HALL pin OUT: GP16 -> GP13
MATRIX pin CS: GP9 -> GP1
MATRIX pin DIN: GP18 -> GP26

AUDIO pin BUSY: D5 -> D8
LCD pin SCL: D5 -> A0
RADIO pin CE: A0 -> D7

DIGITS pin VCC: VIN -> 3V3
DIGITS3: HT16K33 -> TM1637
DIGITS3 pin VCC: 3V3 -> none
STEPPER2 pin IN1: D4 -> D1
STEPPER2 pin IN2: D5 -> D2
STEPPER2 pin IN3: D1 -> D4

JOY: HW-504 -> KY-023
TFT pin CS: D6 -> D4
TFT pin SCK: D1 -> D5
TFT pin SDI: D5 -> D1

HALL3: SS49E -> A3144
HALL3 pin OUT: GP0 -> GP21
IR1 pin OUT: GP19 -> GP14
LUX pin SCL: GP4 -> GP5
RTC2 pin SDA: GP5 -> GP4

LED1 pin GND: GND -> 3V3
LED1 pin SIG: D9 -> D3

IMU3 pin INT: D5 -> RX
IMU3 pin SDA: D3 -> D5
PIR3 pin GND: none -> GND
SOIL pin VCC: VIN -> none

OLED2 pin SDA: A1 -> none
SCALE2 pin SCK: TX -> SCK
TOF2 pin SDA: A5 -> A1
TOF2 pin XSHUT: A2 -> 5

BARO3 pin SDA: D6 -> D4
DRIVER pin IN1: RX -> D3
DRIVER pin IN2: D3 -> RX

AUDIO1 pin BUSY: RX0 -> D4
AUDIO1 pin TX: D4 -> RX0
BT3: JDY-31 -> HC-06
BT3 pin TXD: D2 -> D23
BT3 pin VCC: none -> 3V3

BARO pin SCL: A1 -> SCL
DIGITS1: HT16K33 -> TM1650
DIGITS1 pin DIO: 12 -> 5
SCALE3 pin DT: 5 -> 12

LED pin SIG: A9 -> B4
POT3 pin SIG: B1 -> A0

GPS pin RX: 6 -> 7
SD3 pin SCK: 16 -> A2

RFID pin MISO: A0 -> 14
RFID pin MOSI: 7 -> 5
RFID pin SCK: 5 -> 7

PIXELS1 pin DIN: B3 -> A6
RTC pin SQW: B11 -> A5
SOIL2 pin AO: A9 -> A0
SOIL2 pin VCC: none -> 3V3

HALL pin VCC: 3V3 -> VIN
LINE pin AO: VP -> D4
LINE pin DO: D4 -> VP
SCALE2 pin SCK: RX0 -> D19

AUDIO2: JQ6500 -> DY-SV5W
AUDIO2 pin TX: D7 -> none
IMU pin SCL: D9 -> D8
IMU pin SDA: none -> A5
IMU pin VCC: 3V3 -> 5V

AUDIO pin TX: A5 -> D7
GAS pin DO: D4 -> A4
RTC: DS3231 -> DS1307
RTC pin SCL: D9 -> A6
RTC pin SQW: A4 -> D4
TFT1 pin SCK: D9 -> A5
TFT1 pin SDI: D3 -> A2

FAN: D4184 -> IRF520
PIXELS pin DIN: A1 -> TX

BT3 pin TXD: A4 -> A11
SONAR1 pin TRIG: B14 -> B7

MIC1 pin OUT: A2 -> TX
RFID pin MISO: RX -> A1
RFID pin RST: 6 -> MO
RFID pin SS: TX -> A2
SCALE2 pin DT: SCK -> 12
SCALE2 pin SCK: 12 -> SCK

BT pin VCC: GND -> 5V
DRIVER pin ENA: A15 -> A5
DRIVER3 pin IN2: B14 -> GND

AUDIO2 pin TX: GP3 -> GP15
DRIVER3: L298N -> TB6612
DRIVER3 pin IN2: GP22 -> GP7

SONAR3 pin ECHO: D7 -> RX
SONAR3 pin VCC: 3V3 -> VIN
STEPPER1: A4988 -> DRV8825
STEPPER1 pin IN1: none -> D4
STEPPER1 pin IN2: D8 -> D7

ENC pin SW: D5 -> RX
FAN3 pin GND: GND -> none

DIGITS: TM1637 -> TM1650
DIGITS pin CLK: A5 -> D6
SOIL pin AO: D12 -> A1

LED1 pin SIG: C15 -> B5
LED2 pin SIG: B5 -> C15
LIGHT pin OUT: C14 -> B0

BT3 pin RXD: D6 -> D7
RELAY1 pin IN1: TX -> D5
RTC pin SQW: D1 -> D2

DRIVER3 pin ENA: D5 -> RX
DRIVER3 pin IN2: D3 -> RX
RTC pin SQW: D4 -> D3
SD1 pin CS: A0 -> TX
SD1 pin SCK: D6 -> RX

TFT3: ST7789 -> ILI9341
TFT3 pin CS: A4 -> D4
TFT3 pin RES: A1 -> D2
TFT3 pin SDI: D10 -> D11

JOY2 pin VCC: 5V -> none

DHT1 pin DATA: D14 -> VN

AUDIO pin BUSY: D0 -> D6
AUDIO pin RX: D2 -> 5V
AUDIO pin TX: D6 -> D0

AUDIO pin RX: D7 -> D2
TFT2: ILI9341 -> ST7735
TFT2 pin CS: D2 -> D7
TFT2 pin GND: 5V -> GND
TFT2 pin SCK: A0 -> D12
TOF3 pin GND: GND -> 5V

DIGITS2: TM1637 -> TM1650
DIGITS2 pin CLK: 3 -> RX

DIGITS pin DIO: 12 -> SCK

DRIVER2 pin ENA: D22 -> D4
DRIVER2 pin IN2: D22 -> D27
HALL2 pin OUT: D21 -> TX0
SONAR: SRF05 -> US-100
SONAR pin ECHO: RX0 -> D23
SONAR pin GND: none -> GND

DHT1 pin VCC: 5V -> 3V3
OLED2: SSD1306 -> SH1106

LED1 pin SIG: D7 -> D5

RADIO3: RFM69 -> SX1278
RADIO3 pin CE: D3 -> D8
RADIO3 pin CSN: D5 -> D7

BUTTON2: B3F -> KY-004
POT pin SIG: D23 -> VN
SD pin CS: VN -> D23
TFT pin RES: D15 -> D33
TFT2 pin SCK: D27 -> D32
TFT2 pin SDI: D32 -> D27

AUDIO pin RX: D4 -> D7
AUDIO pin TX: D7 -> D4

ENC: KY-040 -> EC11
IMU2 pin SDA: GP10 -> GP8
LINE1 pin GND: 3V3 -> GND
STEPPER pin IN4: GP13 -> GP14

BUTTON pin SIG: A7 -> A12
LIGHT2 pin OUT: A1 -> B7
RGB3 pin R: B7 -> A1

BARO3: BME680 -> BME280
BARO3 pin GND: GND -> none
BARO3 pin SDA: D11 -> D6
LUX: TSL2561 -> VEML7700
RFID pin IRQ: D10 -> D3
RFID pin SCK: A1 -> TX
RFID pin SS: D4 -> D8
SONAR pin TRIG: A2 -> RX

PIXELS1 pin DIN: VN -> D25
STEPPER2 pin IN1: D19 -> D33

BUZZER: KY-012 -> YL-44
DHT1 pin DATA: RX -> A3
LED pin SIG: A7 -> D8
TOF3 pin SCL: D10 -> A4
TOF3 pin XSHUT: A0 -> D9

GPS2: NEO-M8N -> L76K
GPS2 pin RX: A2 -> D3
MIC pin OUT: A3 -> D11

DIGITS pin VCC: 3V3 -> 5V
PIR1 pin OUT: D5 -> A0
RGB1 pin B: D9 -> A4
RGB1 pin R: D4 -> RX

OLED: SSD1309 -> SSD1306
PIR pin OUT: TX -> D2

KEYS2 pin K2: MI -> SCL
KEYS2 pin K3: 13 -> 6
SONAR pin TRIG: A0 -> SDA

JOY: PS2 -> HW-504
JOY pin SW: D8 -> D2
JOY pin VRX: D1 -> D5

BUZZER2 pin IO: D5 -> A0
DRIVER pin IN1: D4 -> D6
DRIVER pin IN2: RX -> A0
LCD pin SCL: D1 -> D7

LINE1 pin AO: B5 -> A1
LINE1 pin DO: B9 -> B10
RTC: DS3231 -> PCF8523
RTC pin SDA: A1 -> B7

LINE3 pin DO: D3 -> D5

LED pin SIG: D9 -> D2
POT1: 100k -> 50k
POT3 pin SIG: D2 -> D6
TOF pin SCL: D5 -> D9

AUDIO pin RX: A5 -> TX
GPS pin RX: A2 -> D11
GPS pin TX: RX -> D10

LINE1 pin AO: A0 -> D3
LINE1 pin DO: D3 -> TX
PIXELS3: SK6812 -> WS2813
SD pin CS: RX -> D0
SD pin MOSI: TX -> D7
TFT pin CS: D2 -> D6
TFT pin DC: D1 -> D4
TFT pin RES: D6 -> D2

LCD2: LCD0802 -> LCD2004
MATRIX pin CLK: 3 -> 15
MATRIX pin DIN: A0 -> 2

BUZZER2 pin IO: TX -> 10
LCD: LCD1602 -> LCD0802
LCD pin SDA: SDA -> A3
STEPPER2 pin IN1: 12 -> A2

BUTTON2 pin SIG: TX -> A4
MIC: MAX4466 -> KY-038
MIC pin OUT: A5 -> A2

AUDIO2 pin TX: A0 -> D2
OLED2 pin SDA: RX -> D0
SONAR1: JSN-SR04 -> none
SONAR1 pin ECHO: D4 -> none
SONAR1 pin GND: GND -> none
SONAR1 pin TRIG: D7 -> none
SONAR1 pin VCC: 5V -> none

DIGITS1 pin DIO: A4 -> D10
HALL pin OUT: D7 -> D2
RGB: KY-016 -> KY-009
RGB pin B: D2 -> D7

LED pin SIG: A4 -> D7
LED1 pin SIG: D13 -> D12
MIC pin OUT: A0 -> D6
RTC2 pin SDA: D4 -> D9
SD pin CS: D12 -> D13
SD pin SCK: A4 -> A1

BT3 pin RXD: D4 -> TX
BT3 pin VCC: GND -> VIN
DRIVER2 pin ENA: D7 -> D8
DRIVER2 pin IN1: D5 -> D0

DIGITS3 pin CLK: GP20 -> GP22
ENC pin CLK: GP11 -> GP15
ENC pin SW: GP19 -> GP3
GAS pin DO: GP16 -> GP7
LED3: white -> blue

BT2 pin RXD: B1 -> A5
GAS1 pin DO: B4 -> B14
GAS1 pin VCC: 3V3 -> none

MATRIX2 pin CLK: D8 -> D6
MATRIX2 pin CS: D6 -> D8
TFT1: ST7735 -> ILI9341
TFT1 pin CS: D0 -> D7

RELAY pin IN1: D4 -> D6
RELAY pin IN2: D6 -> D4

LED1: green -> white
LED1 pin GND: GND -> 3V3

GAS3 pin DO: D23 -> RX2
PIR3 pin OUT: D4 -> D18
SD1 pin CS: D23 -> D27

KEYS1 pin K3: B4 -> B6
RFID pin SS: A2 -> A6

--- Exercise description ---
Determine how many lines of the data above hold the word "BUSY". Output that number only.

--- Expected answer ---
3